##### Recorded data #####

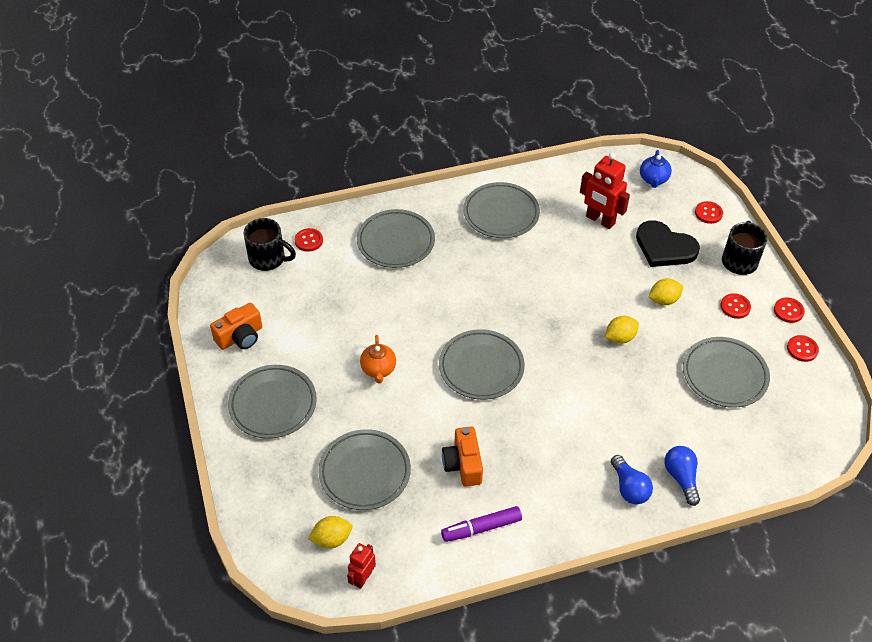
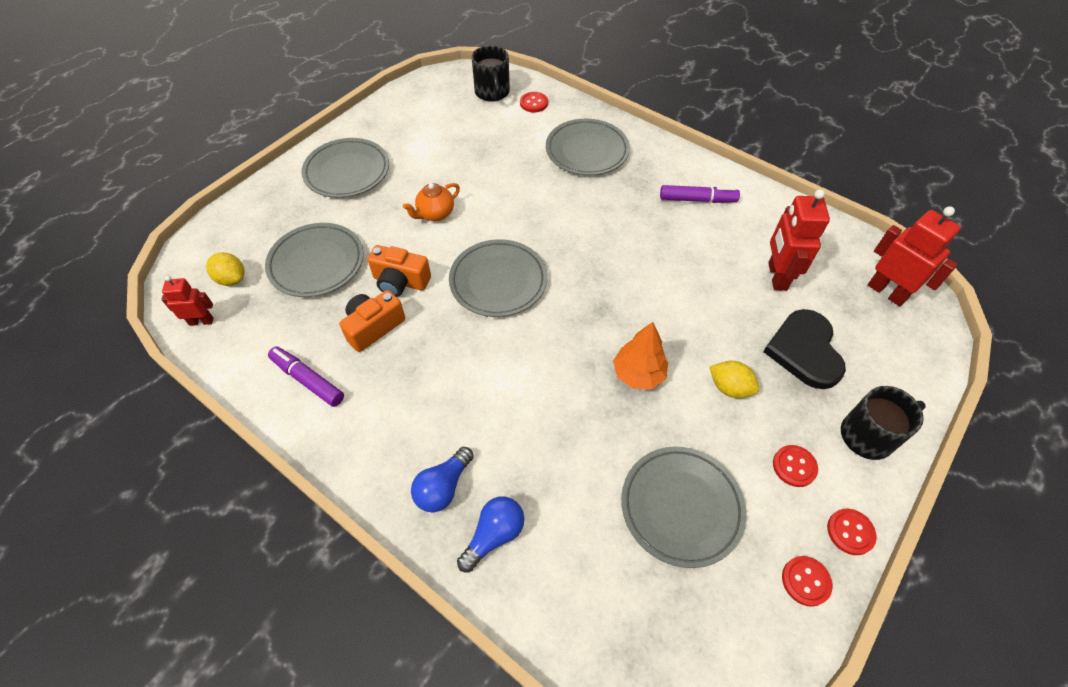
camera: 55 degrees right, 5 degrees up
(240, 337) = (400, 120): orange camera -> orange camera (400, 281)
(501, 214) = (697, 199): grey plate -> purple marker
(620, 338) = (638, 374): yellow lemon -> orange tree
(653, 180) = (887, 292): blue teapot -> red robot
(708, 213) = (902, 367): red button -> none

#####

### The task
No picture belongs in the answer; the rest of the records must be repeated exactly.

### Written reply
camera: 55 degrees right, 5 degrees up
(240, 337) = (400, 120): orange camera -> orange camera (400, 281)
(501, 214) = (697, 199): grey plate -> purple marker
(620, 338) = (638, 374): yellow lemon -> orange tree
(653, 180) = (887, 292): blue teapot -> red robot
(708, 213) = (902, 367): red button -> none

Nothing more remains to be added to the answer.